EXERCISE OBJECTIVE: Your task is to copy every line of the entries that holds the word "anneau".

[Dataset items]
______
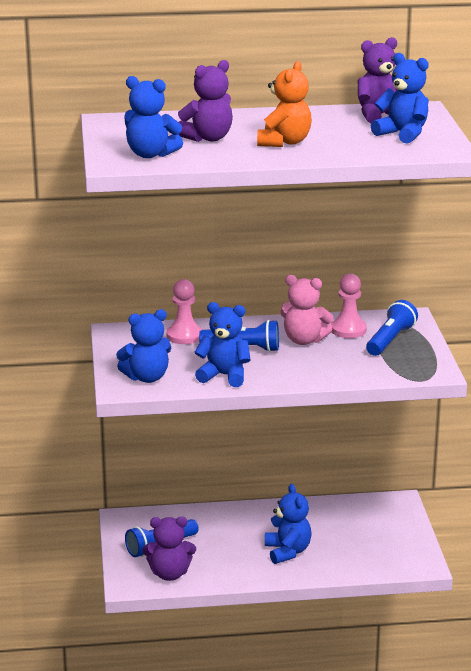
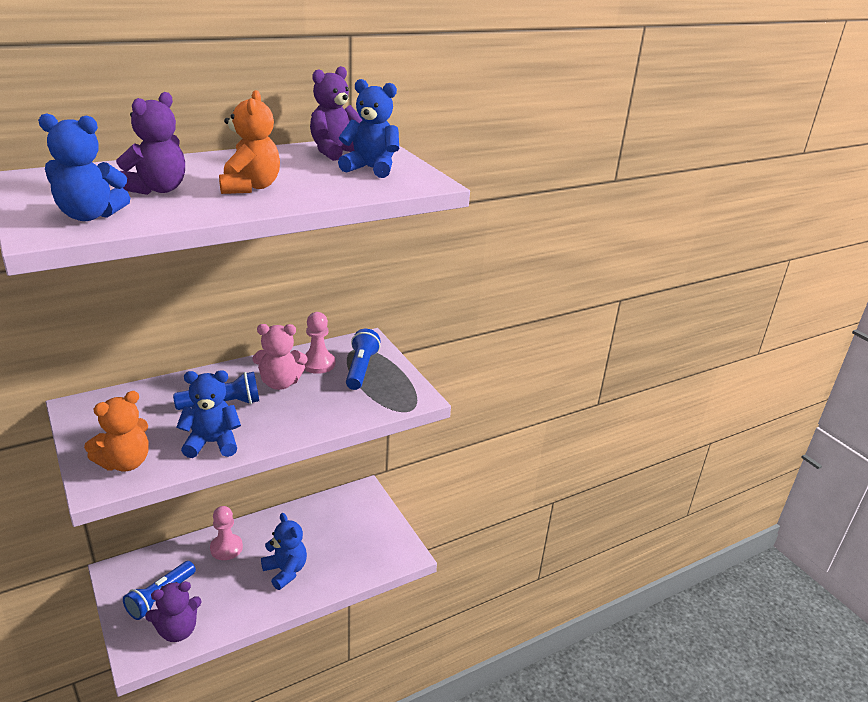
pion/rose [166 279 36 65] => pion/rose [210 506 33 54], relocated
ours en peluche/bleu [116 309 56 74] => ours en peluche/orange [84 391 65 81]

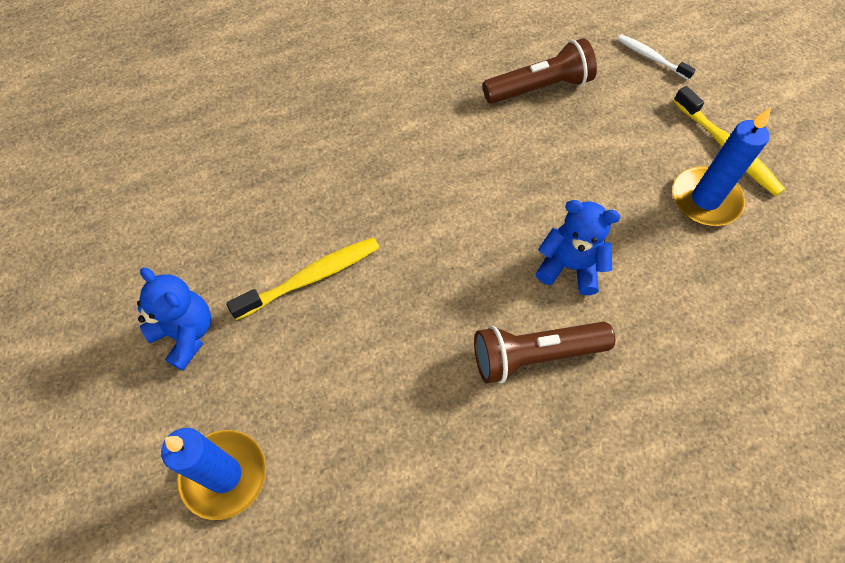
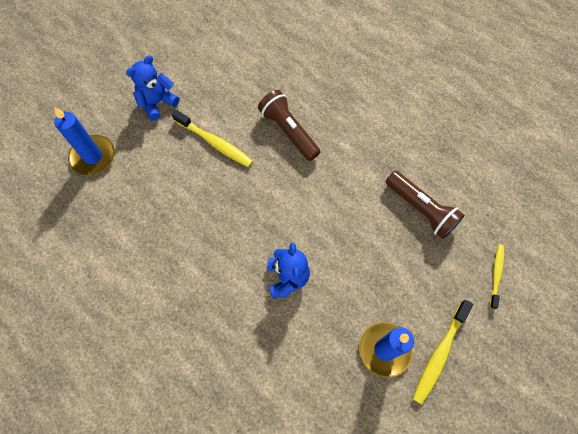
lampe de poche/marron [474 322 141 61] => lampe de poche/marron [258 90 62 71], relocated
brosse à dents/blanc [617 34 79 46] => brosse à dents/jaune [490 244 14 65]
ours en peluche/bleu [137 268 74 103] => ours en peluche/bleu [126 56 53 65], 150 degrees counterclockwise

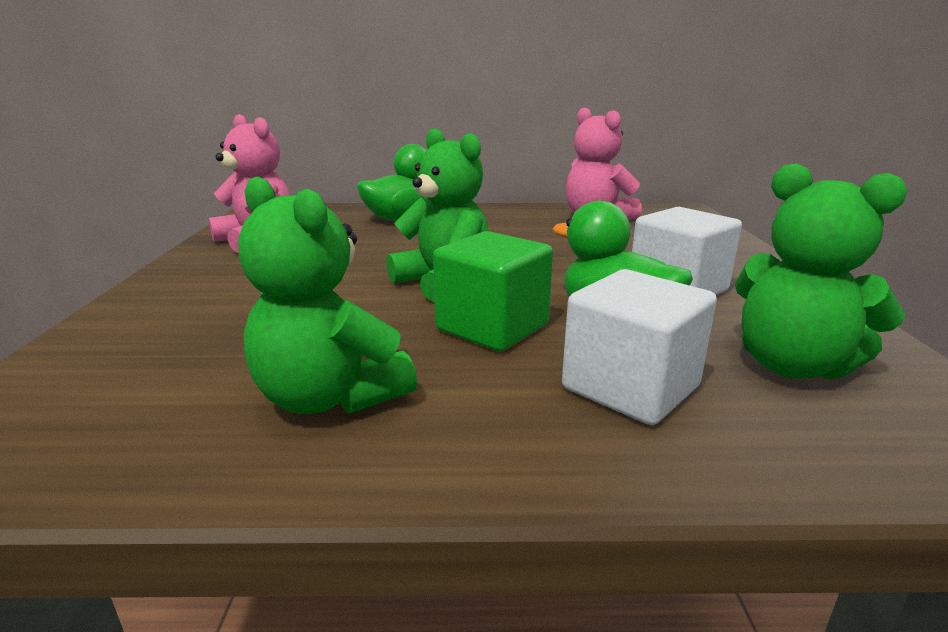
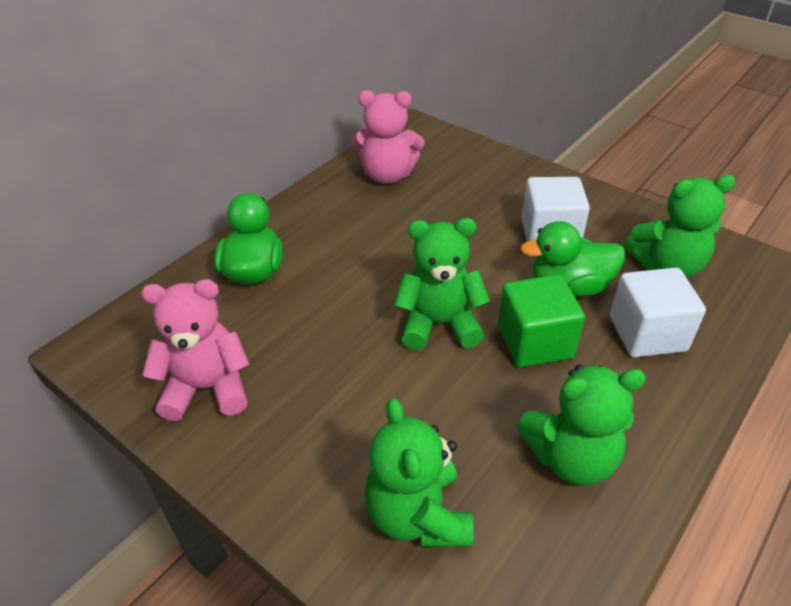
nothing => ours en peluche/vert [365 398 109 149]

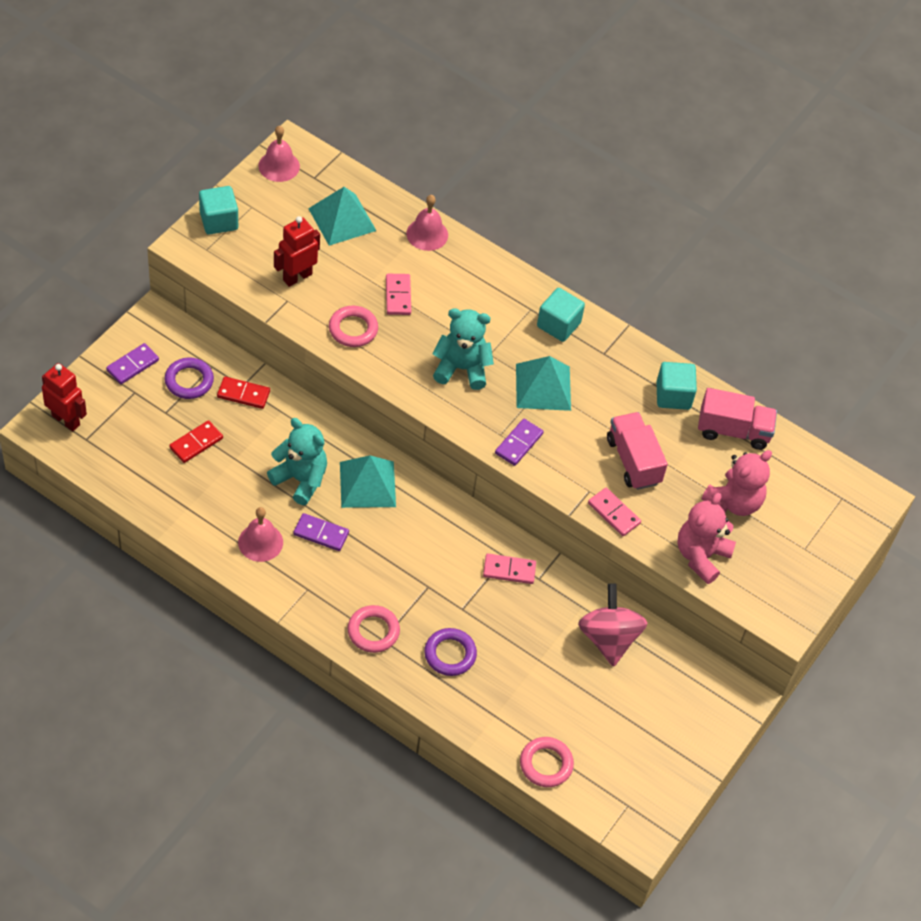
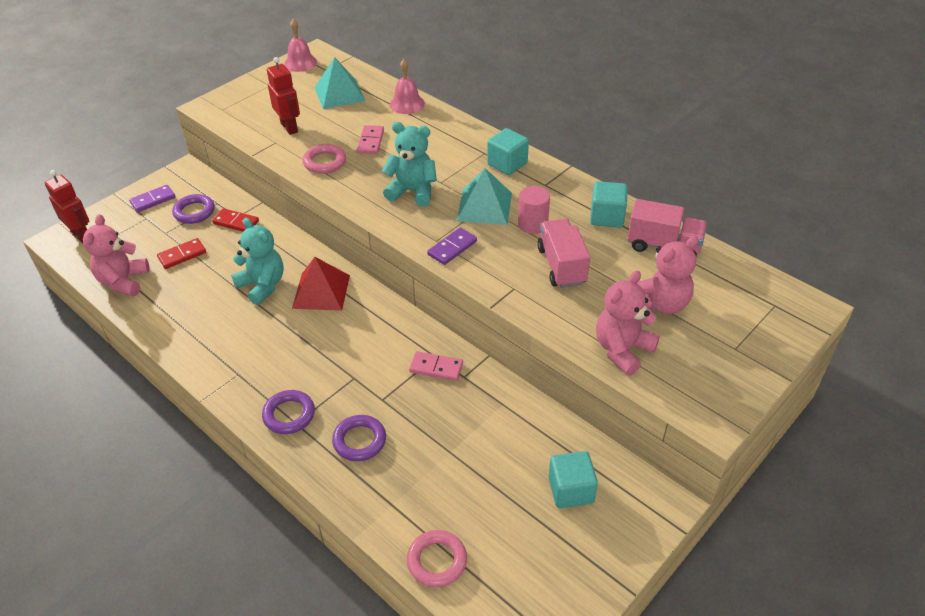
cloche/rose [238 507 45 55] => nothing
domino/violet [293 513 56 38] => nothing
toupie/rose [578 583 69 84] => nothing
domino/rose [588 488 53 48] => nothing
nothing => ours en peluche/rose [83 214 67 82]
nothing => cylindre/rose [518 186 32 48]
cube/turquoise [199 186 39 49] => cube/turquoise [548 451 50 57], relocated
pyramide/turquoise [340 455 56 53] => pyramide/rouge [292 257 58 54]
anneau/rose [348 605 52 48] => anneau/violet [262 390 53 44]
robot/rouge [274 216 46 71] => robot/rouge [267 57 33 78], 90 degrees clockwise

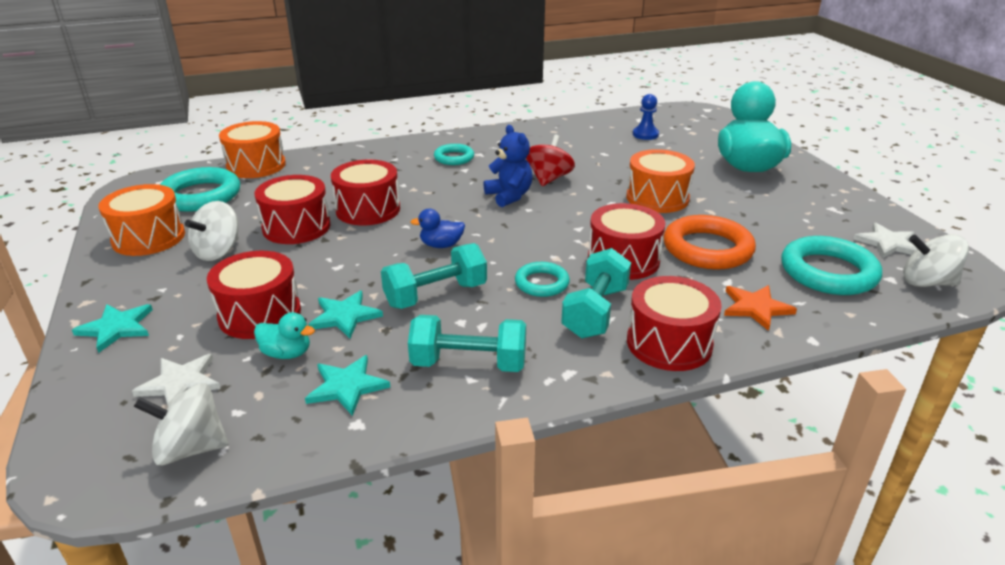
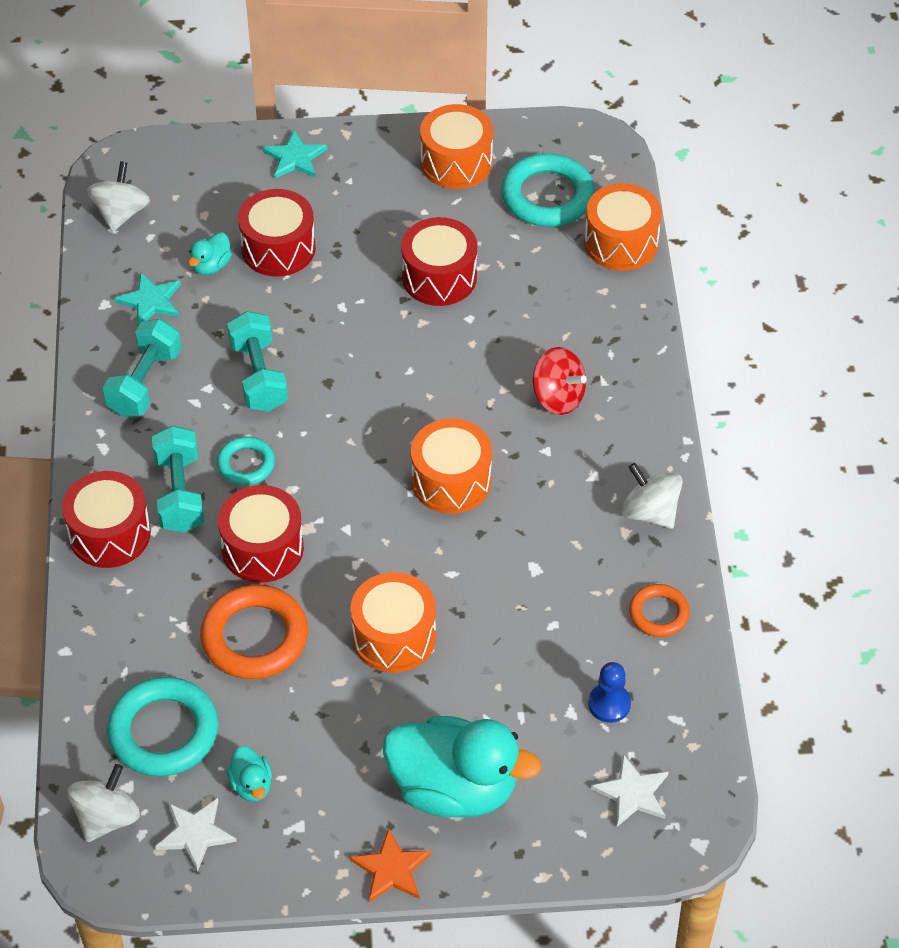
étoile/turquoise [308 291 75 47] => nothing
tambour/rouge [331 160 69 65] => nothing
canard/bleu [410 209 55 39] => nothing
anneau/turquoise [434 144 40 21] => nothing
nothing => canard/turquoise [226 746 46 56]
nothing => anneau/orange [629 584 61 53]
étoile/blanc [132 354 89 53] => étoile/blanc [591 754 78 73], relocated
toupie/blanc [185 201 54 60] => toupie/blanc [621 463 62 66], relocated
toupie/rouge [526 135 49 51] => toupie/rouge [533 347 54 68], relocated
étoile/orange [724 285 73 46] => étoile/orange [350 828 81 75], relocated
ours en peluche/bleu [484 125 49 82] => tambour/orange [411 418 81 96]
haltère/turquoise [561 248 70 91] => haltère/turquoise [152 425 52 108], 45 degrees clockwise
______
RESULT OF THE EXERCISE:
anneau/rose [348 605 52 48] => anneau/violet [262 390 53 44]
anneau/turquoise [434 144 40 21] => nothing
nothing => anneau/orange [629 584 61 53]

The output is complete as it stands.